Exercise aim:
When you reach the line with "camera: 35 degrees left, 5 degrees down" in the data below, begin printing lines exactly, and stop once the line with "(776, 320) = (589, 229): brown" has been printed.

Extracted data:
= = =
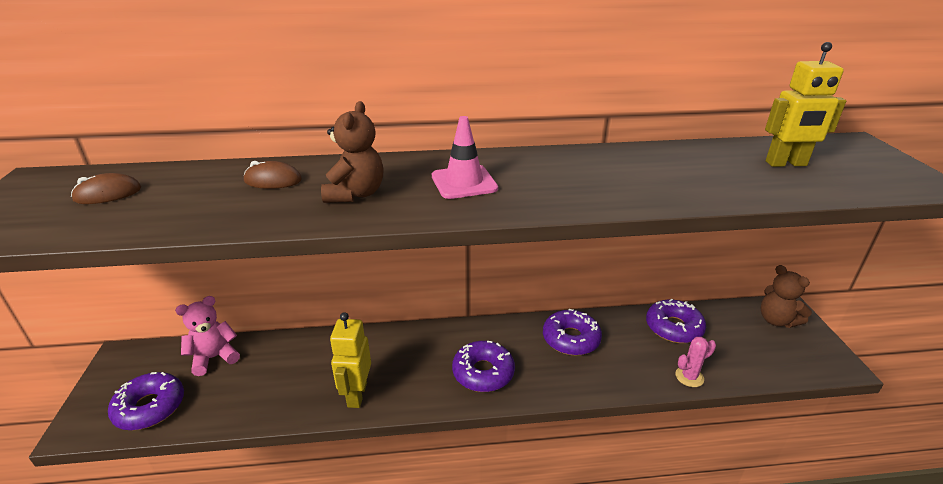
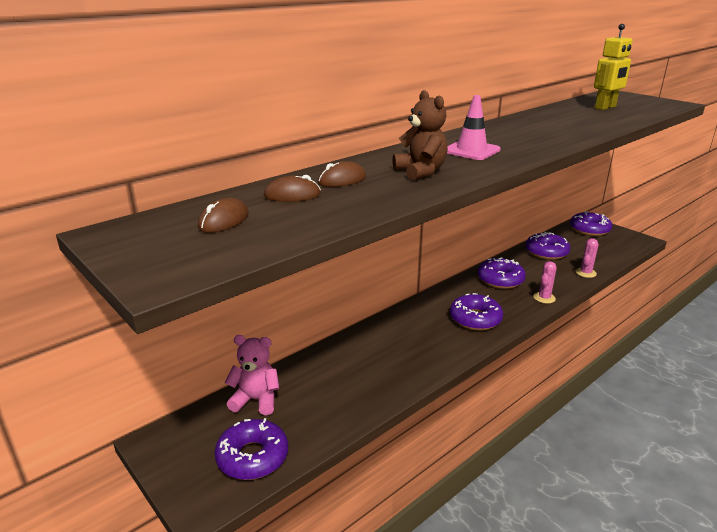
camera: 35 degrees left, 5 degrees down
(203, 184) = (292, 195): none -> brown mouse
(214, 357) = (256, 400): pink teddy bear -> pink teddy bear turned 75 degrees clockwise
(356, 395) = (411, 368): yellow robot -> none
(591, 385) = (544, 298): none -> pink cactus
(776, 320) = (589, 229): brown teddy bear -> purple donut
= = =
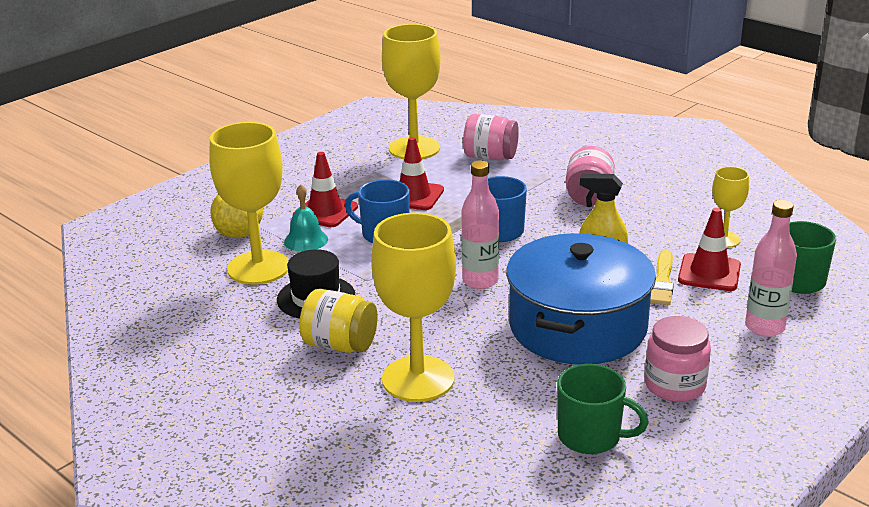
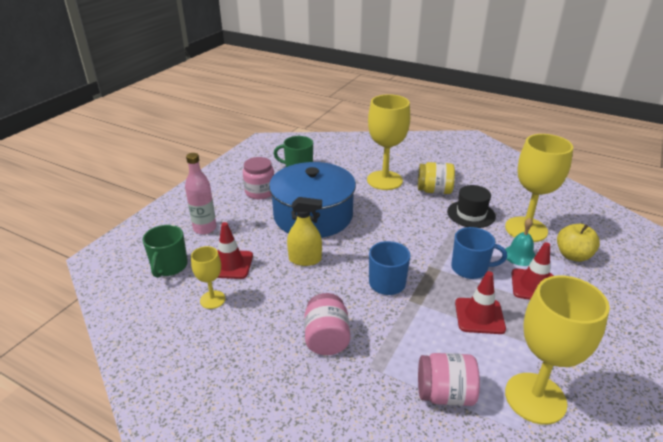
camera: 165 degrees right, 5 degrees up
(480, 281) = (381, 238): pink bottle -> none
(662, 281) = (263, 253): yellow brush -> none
= = =
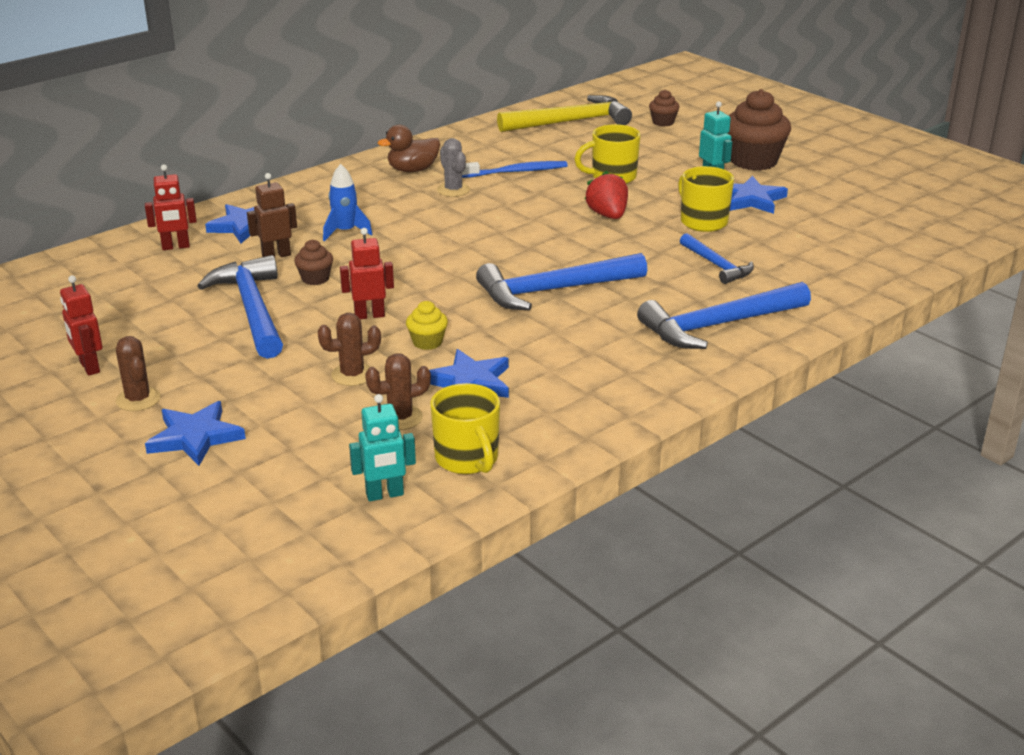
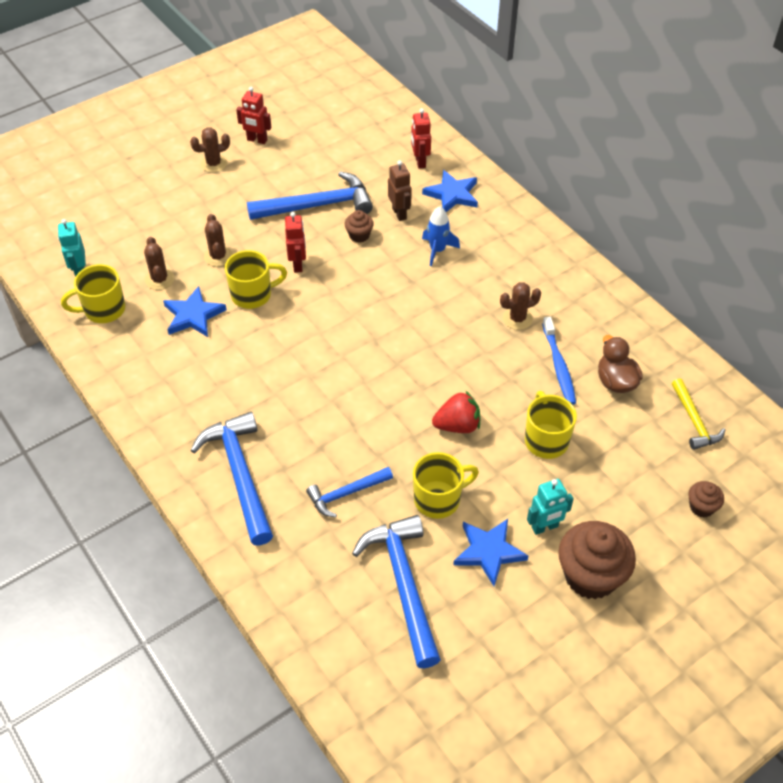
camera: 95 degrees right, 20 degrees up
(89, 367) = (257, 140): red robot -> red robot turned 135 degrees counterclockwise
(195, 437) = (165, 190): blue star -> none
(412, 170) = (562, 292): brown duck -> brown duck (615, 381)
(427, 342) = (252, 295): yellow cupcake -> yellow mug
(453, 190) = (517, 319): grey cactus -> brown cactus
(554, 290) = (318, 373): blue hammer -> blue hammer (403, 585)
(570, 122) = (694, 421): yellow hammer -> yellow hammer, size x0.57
= = =
Exercise answer:
camera: 35 degrees left, 5 degrees down
(203, 184) = (292, 195): none -> brown mouse
(214, 357) = (256, 400): pink teddy bear -> pink teddy bear turned 75 degrees clockwise
(356, 395) = (411, 368): yellow robot -> none
(591, 385) = (544, 298): none -> pink cactus
(776, 320) = (589, 229): brown teddy bear -> purple donut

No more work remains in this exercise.